Line by line, repeat the material below exactly and skip the images.

*** Block opens ***

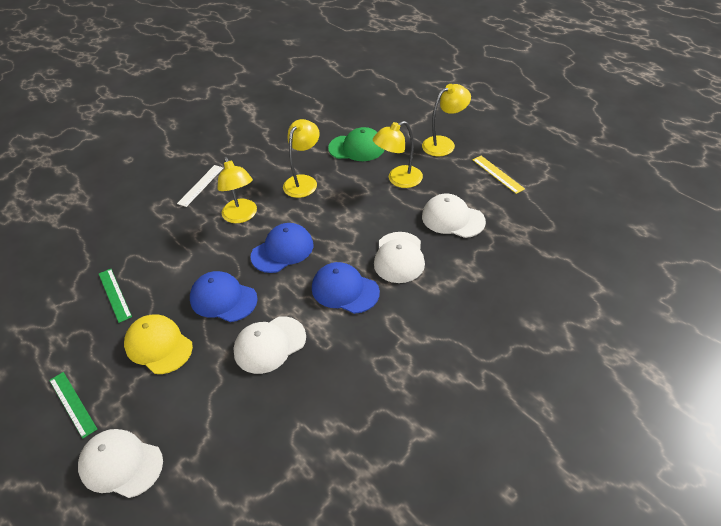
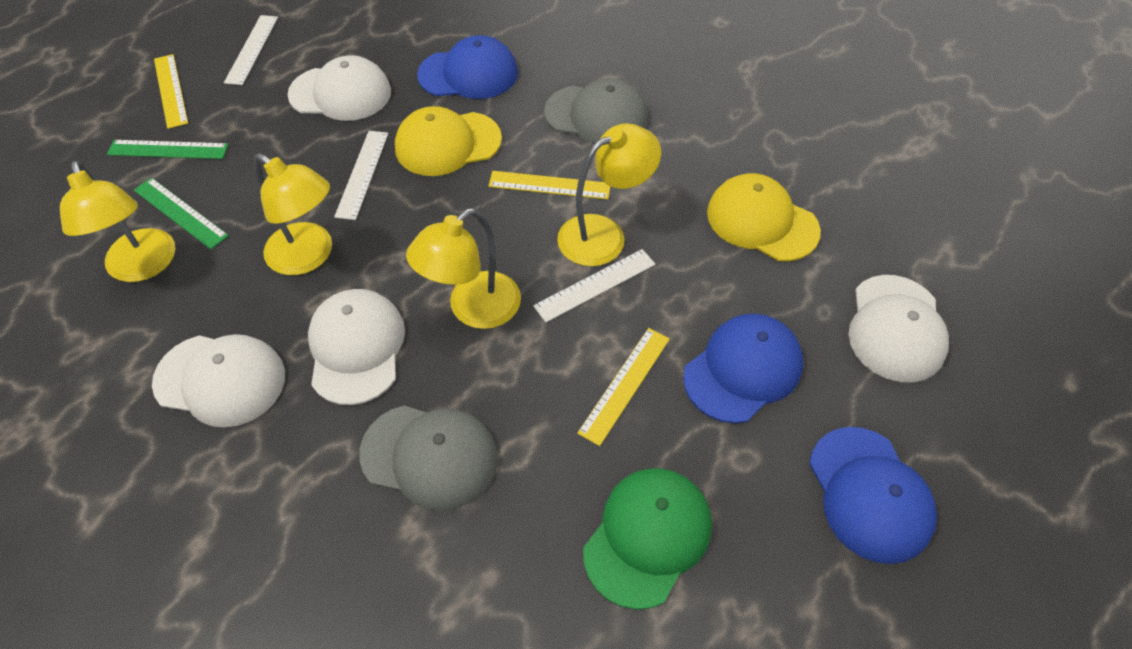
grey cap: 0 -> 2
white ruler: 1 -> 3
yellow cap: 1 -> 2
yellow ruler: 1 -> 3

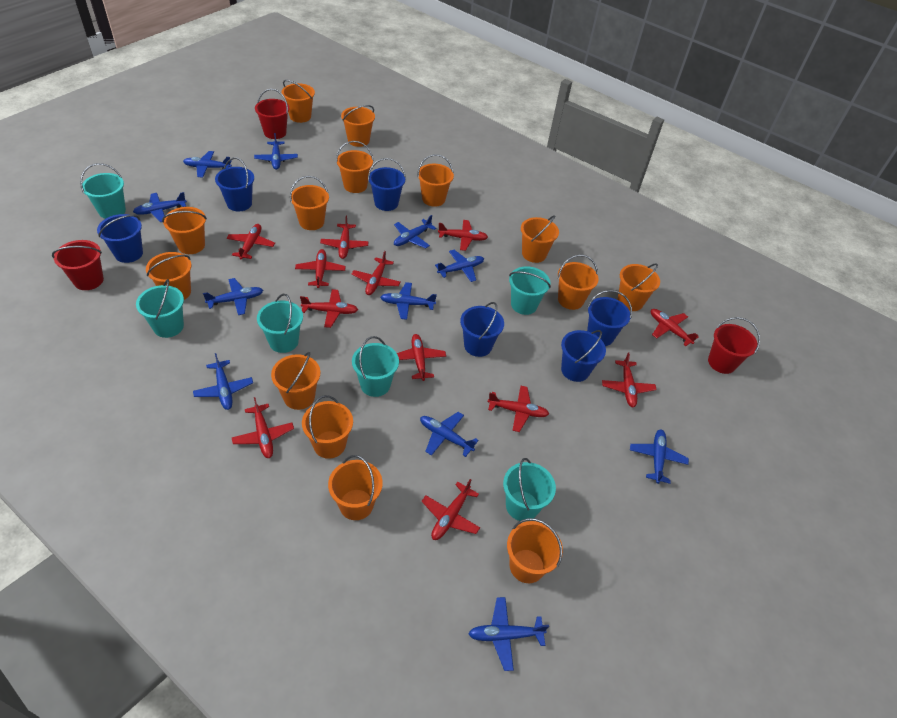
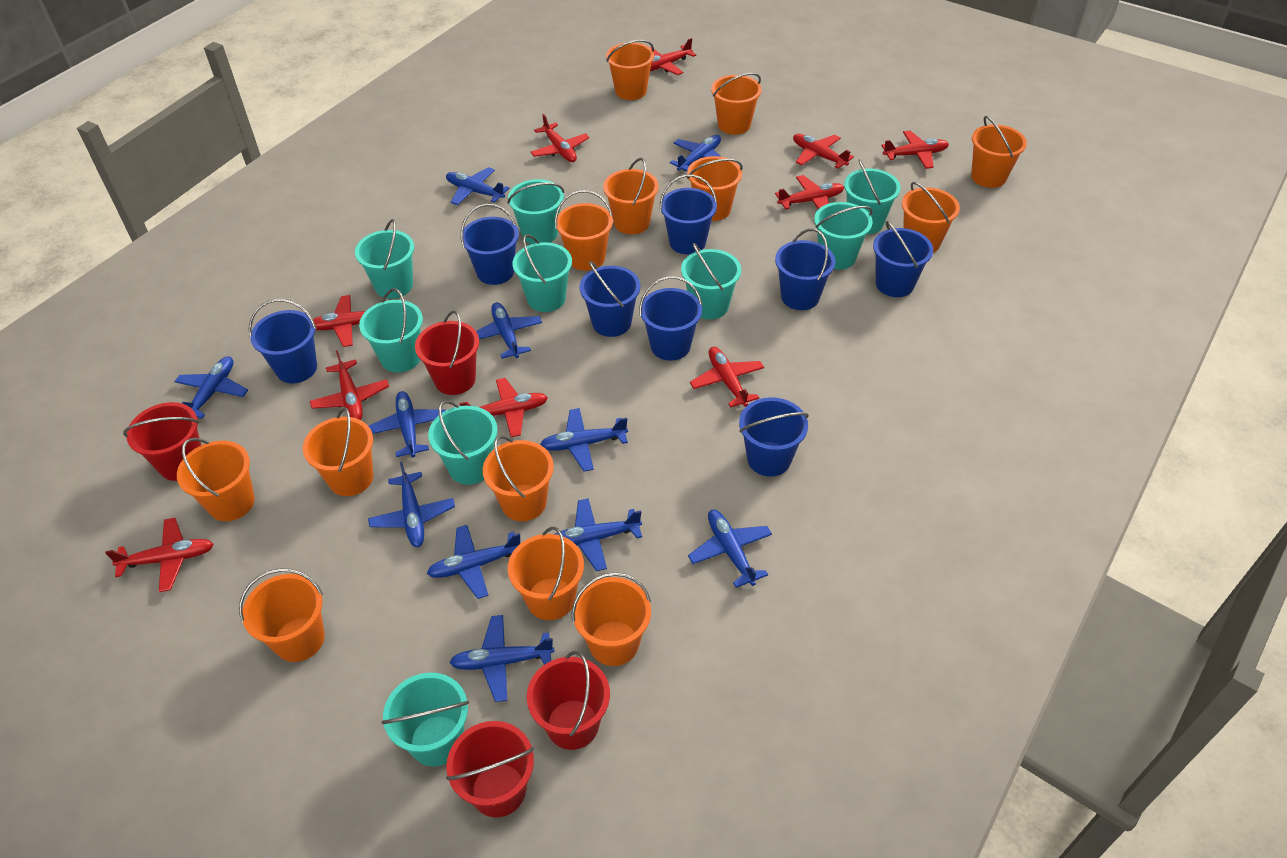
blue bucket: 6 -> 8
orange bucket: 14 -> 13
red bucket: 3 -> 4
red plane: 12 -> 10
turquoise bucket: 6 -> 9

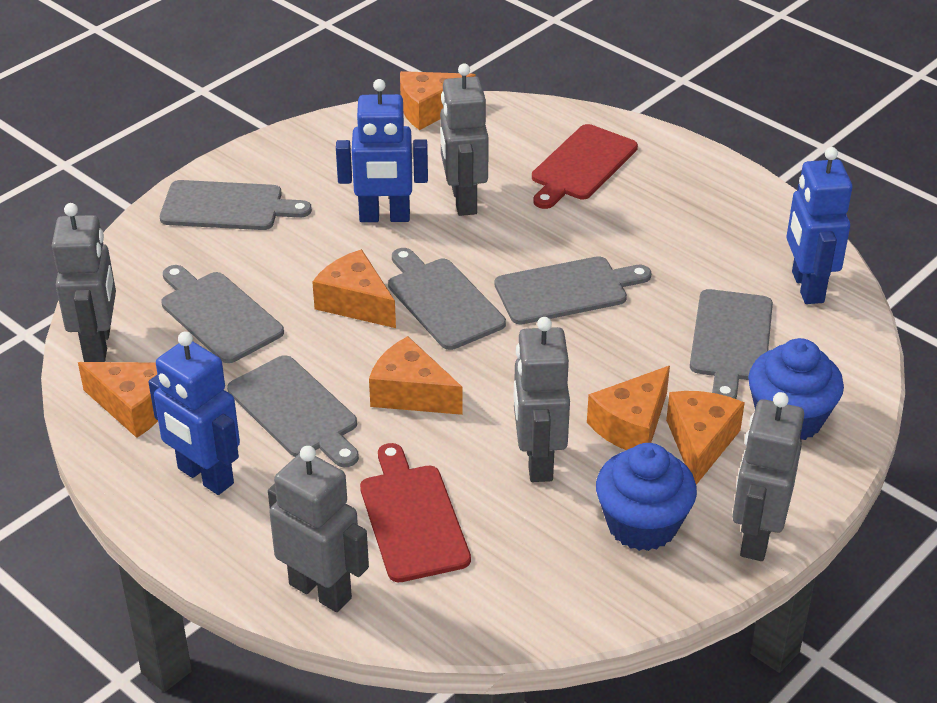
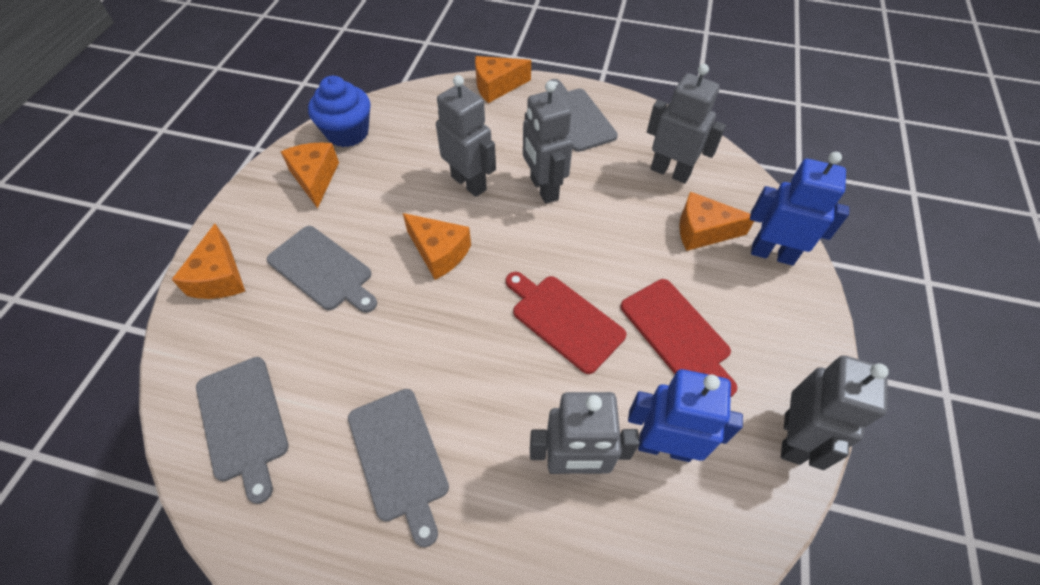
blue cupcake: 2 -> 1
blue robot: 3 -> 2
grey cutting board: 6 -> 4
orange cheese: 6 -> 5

*** Block closes ***

[Result of this task]:
grey cap: 0 -> 2
white ruler: 1 -> 3
yellow cap: 1 -> 2
yellow ruler: 1 -> 3

blue bucket: 6 -> 8
orange bucket: 14 -> 13
red bucket: 3 -> 4
red plane: 12 -> 10
turquoise bucket: 6 -> 9

blue cupcake: 2 -> 1
blue robot: 3 -> 2
grey cutting board: 6 -> 4
orange cheese: 6 -> 5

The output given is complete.